Input data START

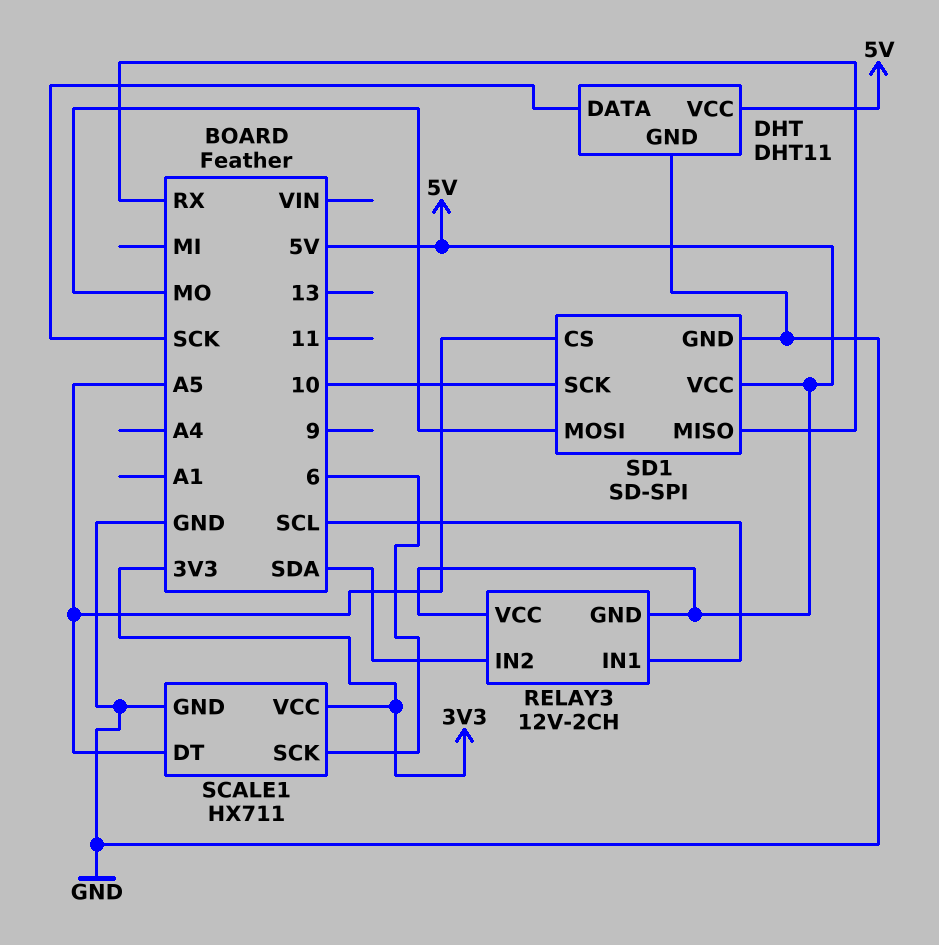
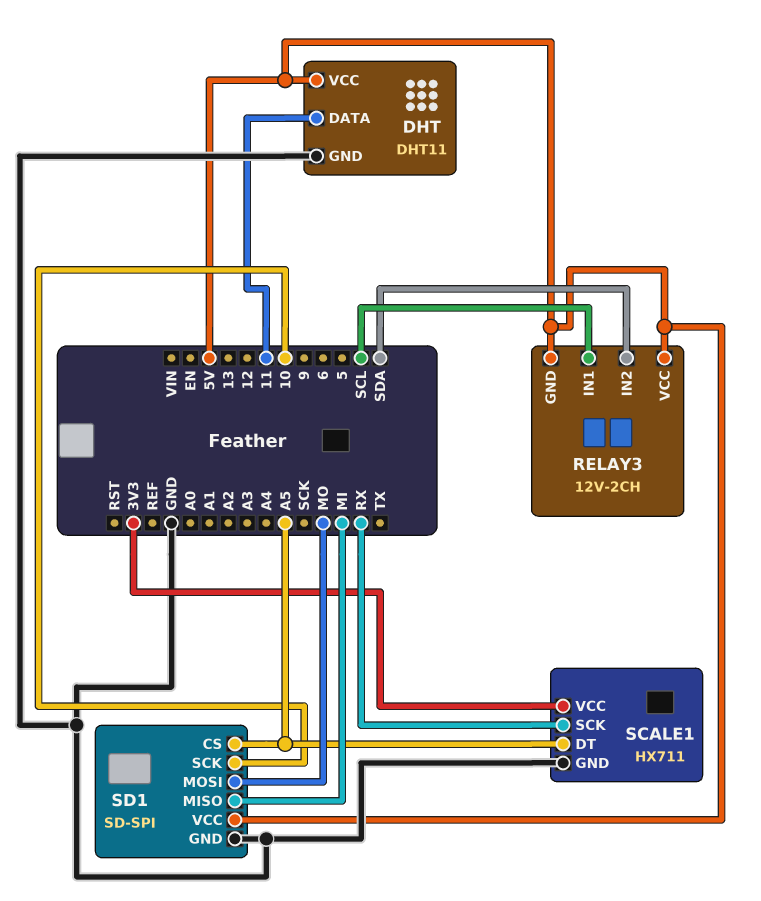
DHT pin DATA: SCK -> 11
SCALE1 pin SCK: 6 -> RX
SD1 pin MISO: RX -> MI

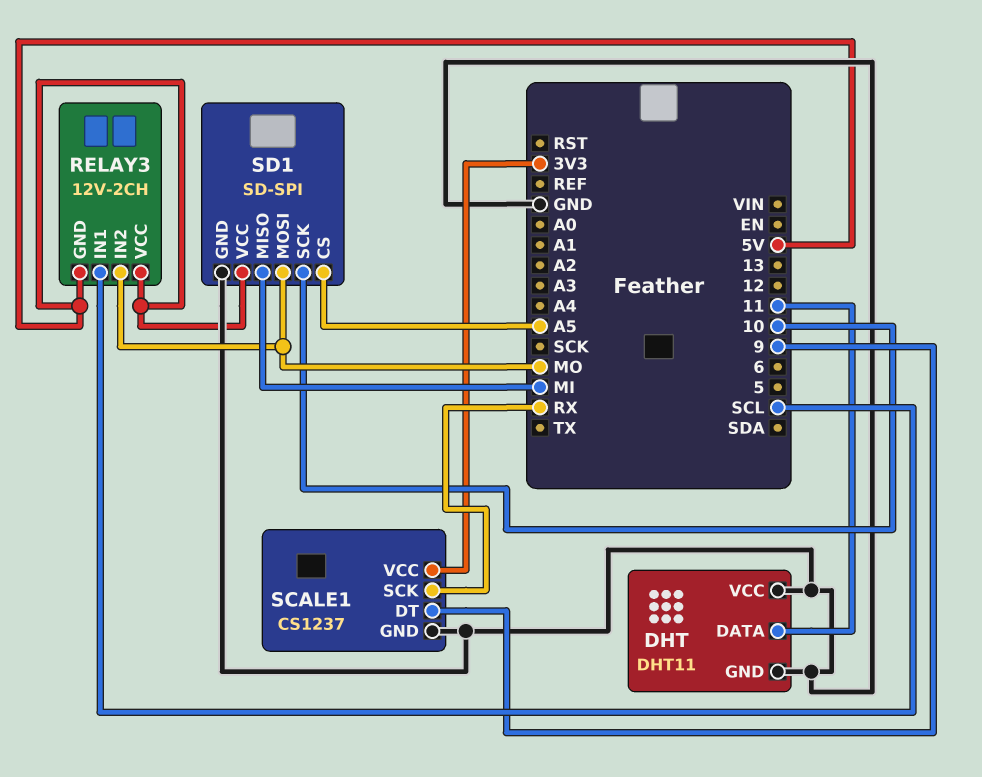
DHT pin VCC: 5V -> GND
RELAY3 pin IN2: SDA -> MO
SCALE1: HX711 -> CS1237
SCALE1 pin DT: A5 -> 9

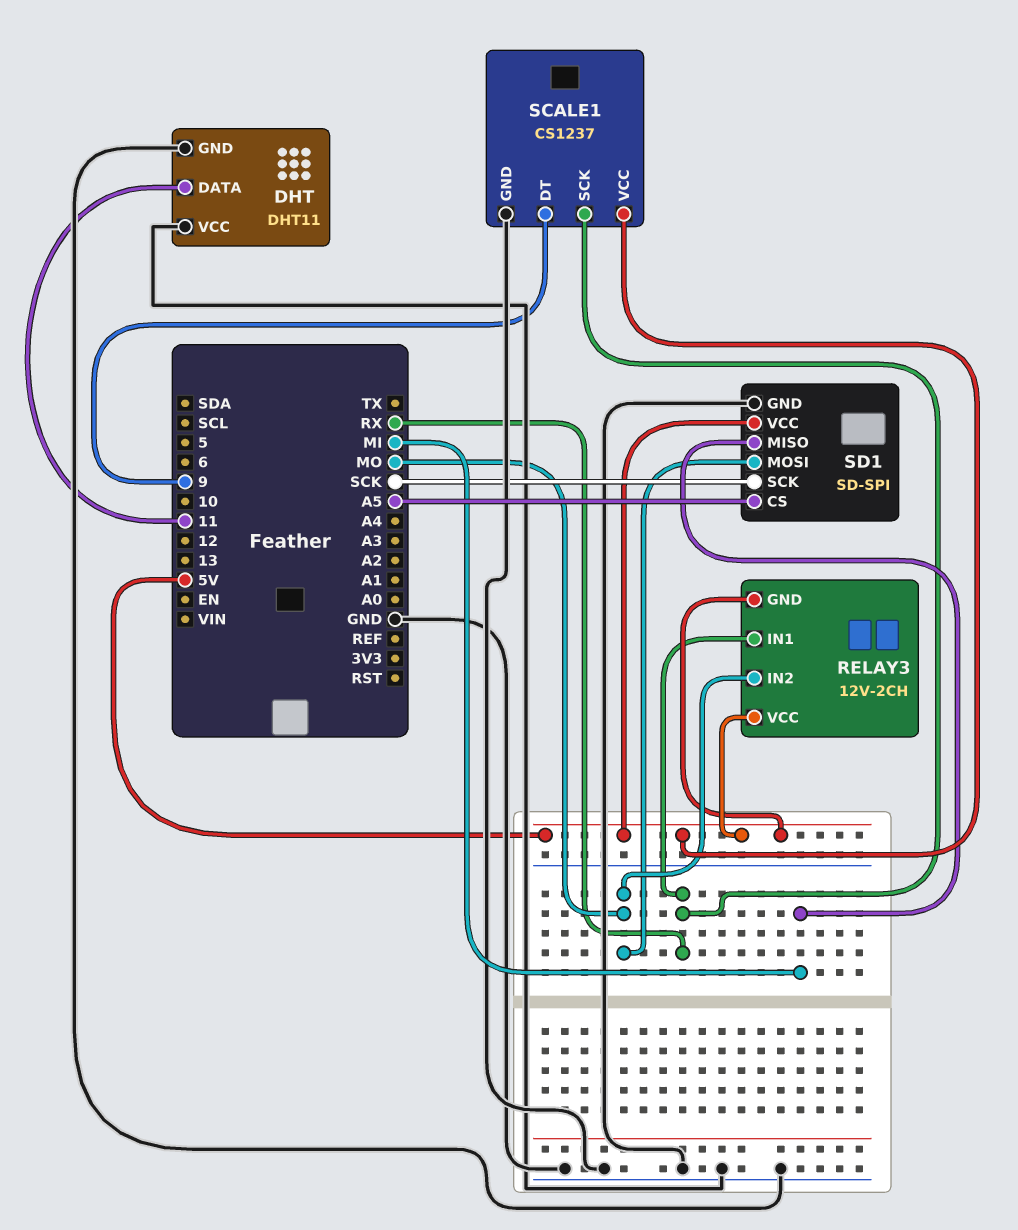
RELAY3 pin IN1: SCL -> RX
SCALE1 pin VCC: 3V3 -> 5V
SD1 pin SCK: 10 -> SCK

Input data END

Exercise
Pictures aren't part of the copy; return each record above exactly.

Response area
DHT pin DATA: SCK -> 11
SCALE1 pin SCK: 6 -> RX
SD1 pin MISO: RX -> MI

DHT pin VCC: 5V -> GND
RELAY3 pin IN2: SDA -> MO
SCALE1: HX711 -> CS1237
SCALE1 pin DT: A5 -> 9

RELAY3 pin IN1: SCL -> RX
SCALE1 pin VCC: 3V3 -> 5V
SD1 pin SCK: 10 -> SCK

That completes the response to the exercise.